### Your goal
Repeat, exactly as written, the line containing "(343, 275) = (452, 471): black" and each line after it through the end of the data.

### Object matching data
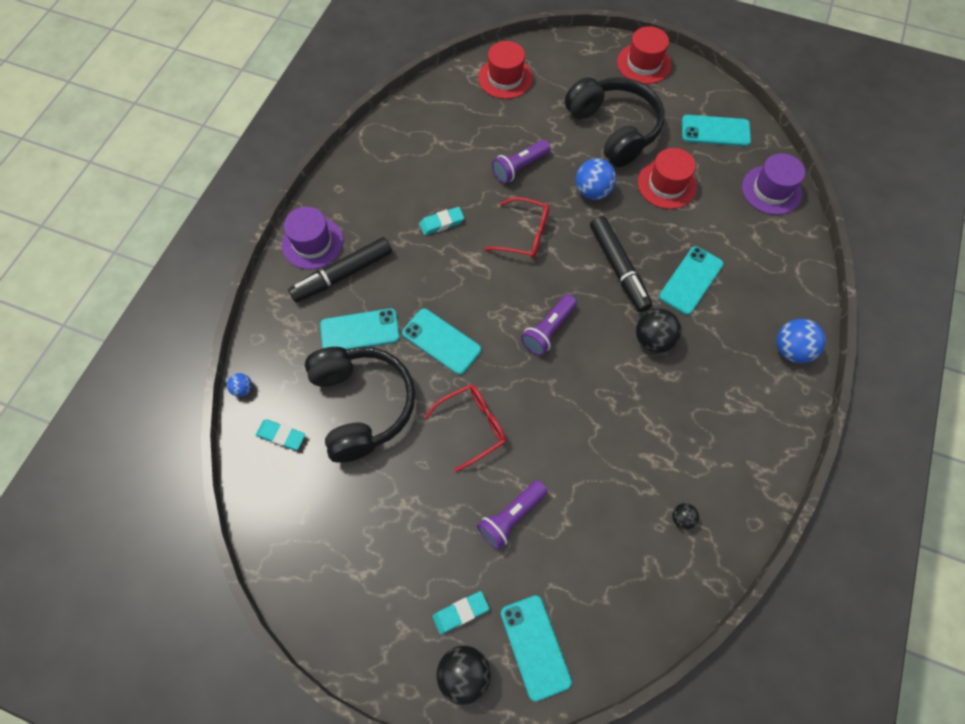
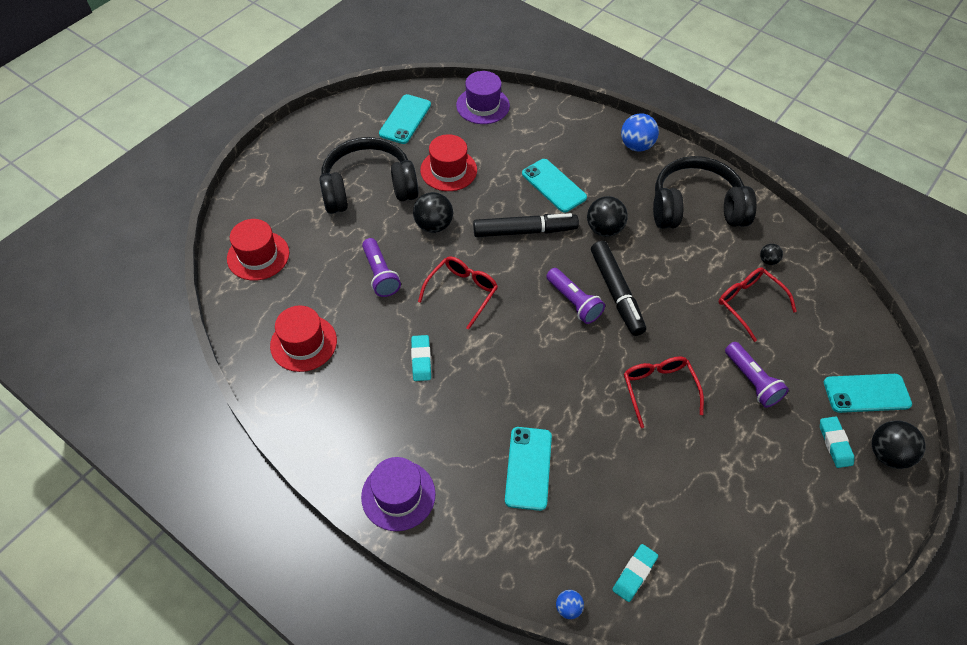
camera: 75 degrees left, 10 degrees down
(343, 275) = (452, 471): black marker -> black marker (616, 292)
(362, 405) = (616, 484): black headphones -> black headphones (696, 207)
(441, 341) = (561, 394): turquoise phone -> none
(592, 191) = (433, 225): blue ball -> black ball
(612, 503) = (748, 303): none -> red glasses
(644, 63) = (301, 142): red hat -> red hat (303, 343)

### Solution to the problem
(343, 275) = (452, 471): black marker -> black marker (616, 292)
(362, 405) = (616, 484): black headphones -> black headphones (696, 207)
(441, 341) = (561, 394): turquoise phone -> none
(592, 191) = (433, 225): blue ball -> black ball
(612, 503) = (748, 303): none -> red glasses
(644, 63) = (301, 142): red hat -> red hat (303, 343)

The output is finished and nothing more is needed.